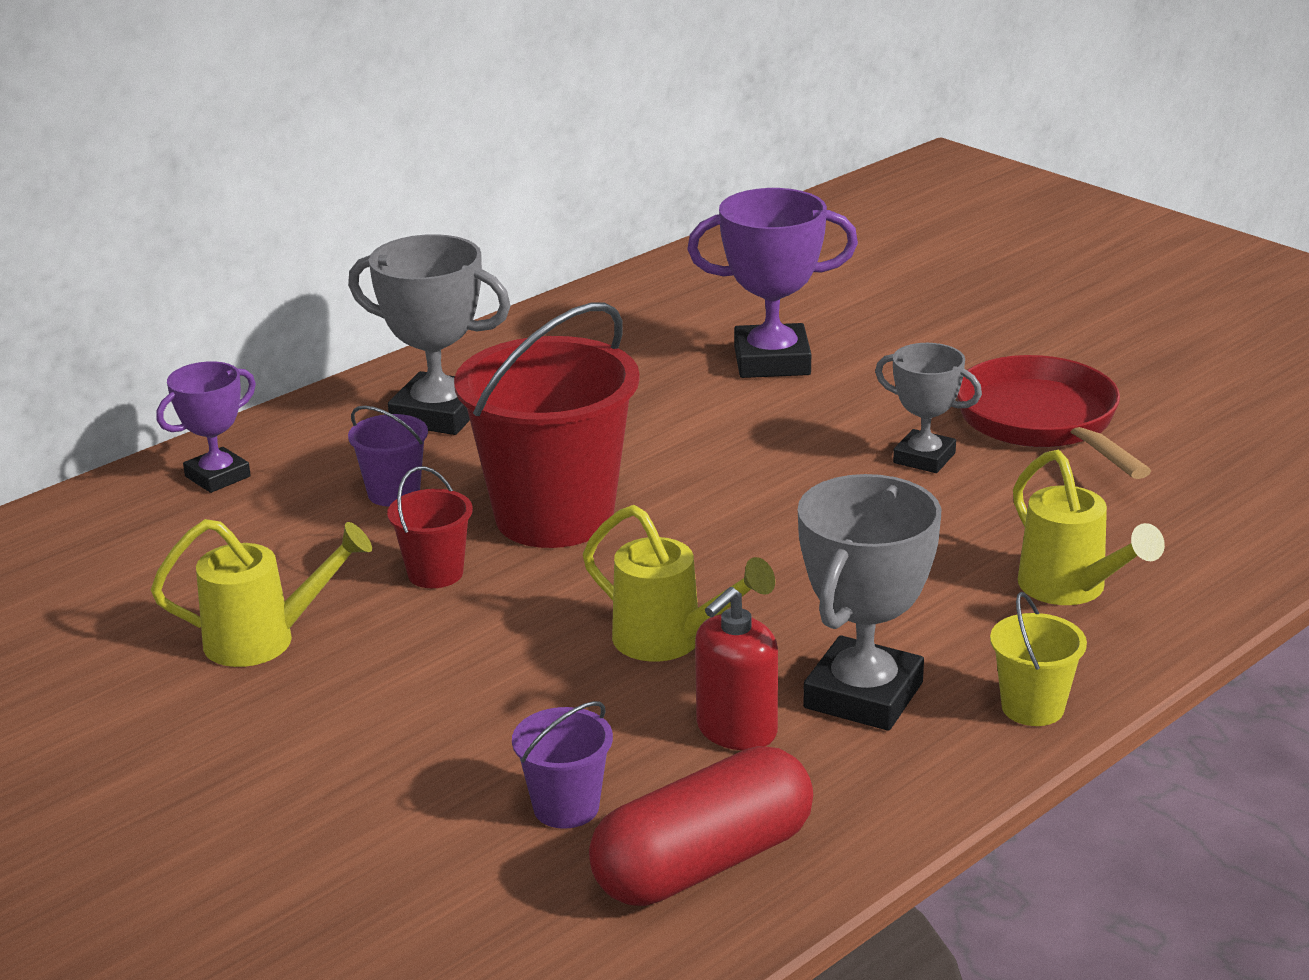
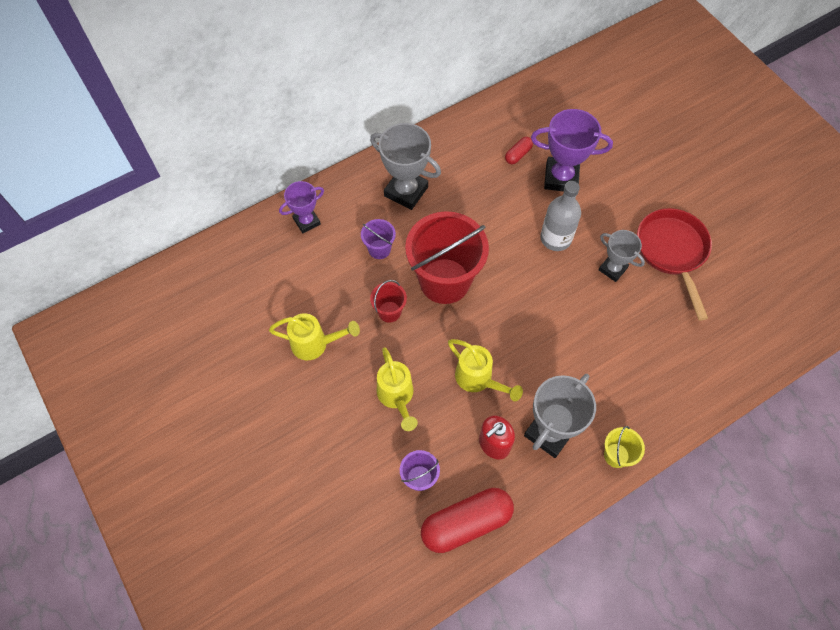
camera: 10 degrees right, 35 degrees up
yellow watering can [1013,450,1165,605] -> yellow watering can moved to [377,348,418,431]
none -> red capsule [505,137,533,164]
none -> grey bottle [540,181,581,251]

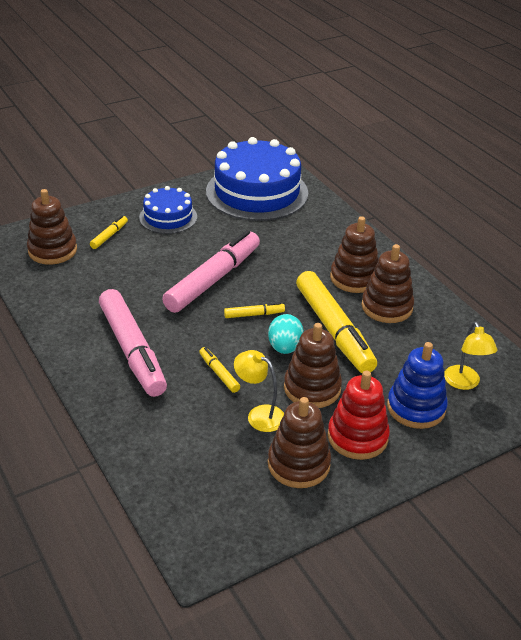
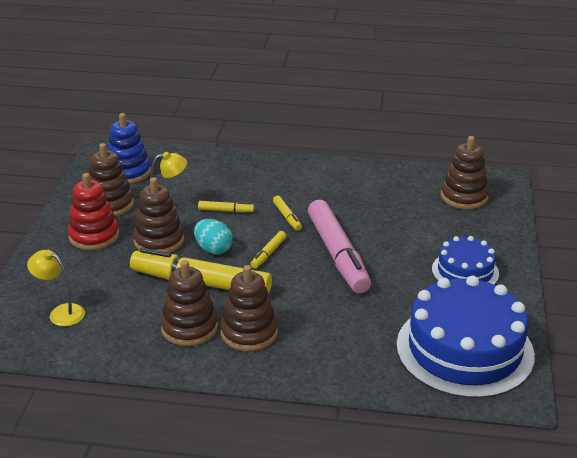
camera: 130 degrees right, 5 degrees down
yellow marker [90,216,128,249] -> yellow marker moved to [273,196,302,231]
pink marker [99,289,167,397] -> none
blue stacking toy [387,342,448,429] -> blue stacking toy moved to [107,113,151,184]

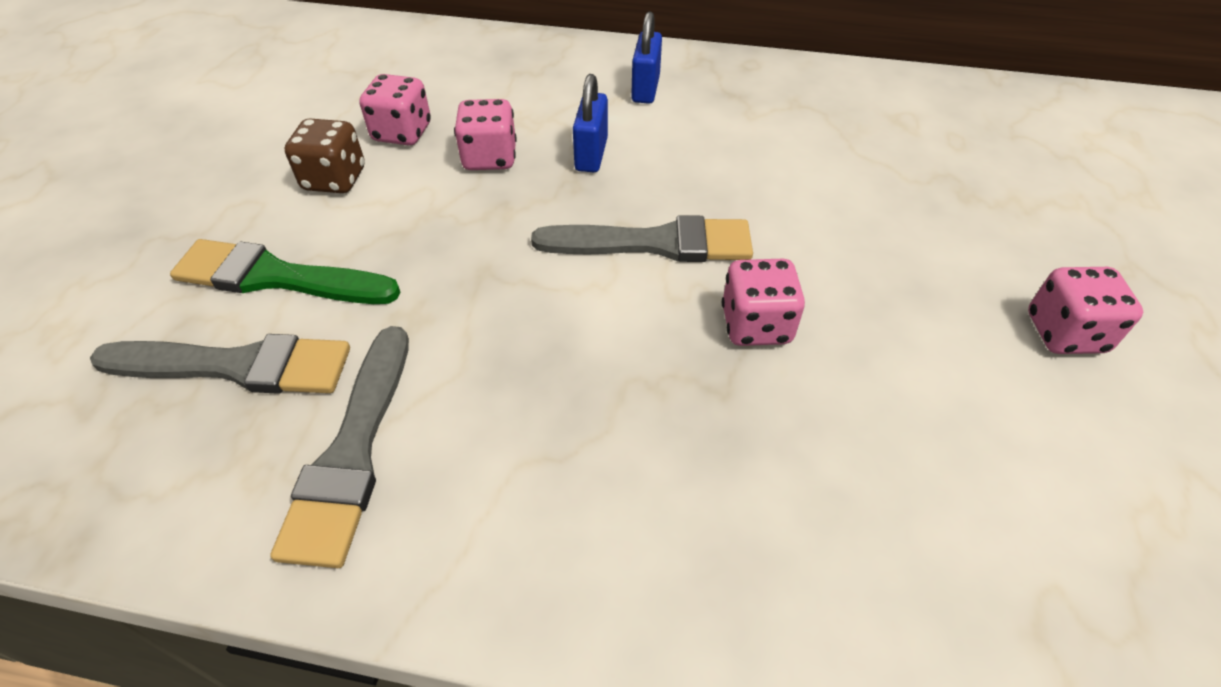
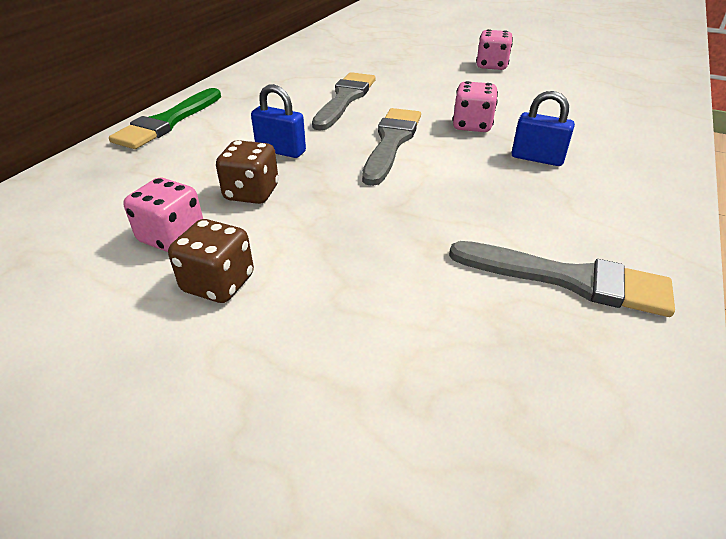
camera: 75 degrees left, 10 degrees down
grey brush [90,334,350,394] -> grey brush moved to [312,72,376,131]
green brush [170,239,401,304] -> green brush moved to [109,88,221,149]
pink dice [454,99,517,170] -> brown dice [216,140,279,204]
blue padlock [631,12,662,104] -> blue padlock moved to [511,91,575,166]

==

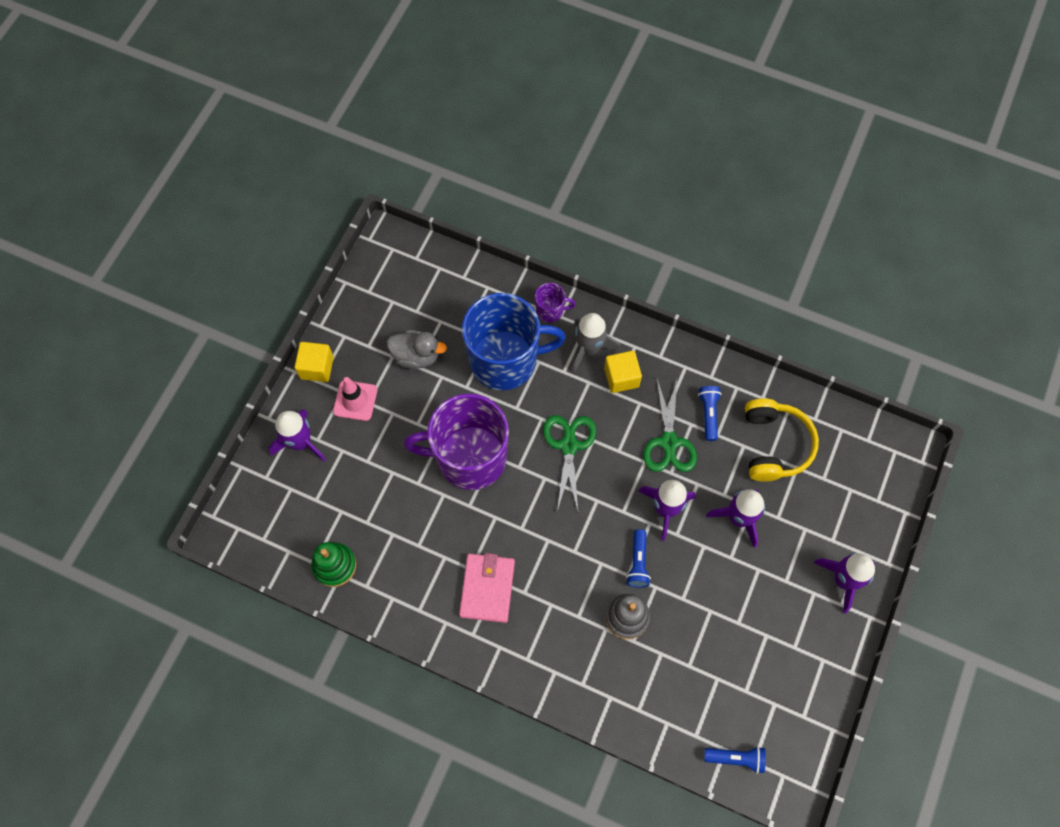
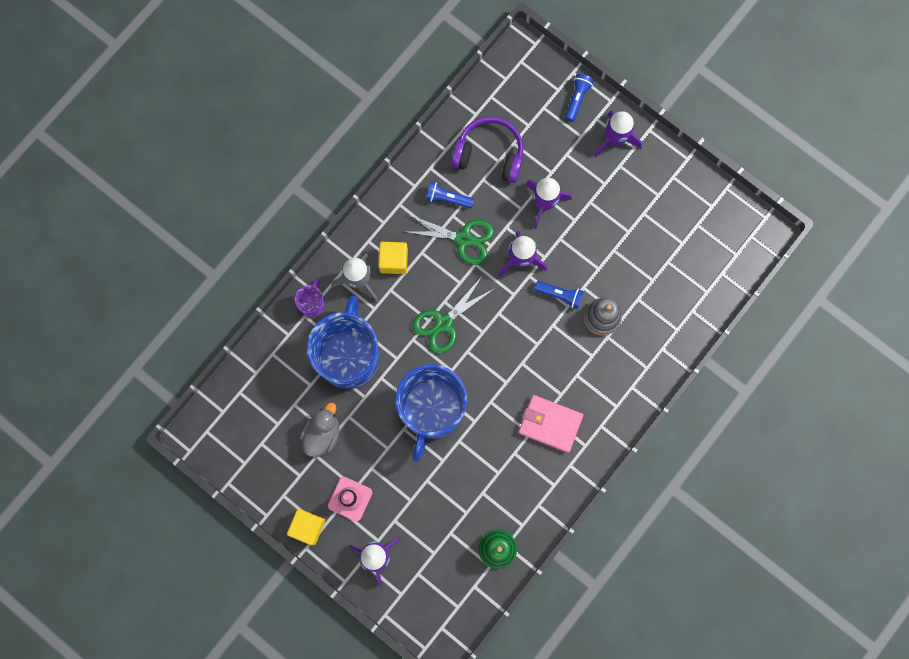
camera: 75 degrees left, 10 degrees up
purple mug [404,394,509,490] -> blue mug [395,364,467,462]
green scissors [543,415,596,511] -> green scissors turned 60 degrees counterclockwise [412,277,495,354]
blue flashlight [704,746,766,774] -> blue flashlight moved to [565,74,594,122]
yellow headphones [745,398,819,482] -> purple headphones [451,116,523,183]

■ TASK STATEMENT
Please transcribe exactly the part of the records that opens with the line containing "none -> grey bottle [540,181,581,251]" and closes with the line containing "blue padlock [631,12,662,104]", both ends included, and leave out the pictures.

■ REPLY
none -> grey bottle [540,181,581,251]

camera: 130 degrees right, 5 degrees down
yellow marker [90,216,128,249] -> yellow marker moved to [273,196,302,231]
pink marker [99,289,167,397] -> none
blue stacking toy [387,342,448,429] -> blue stacking toy moved to [107,113,151,184]

camera: 75 degrees left, 10 degrees down
grey brush [90,334,350,394] -> grey brush moved to [312,72,376,131]
green brush [170,239,401,304] -> green brush moved to [109,88,221,149]
pink dice [454,99,517,170] -> brown dice [216,140,279,204]
blue padlock [631,12,662,104] -> blue padlock moved to [511,91,575,166]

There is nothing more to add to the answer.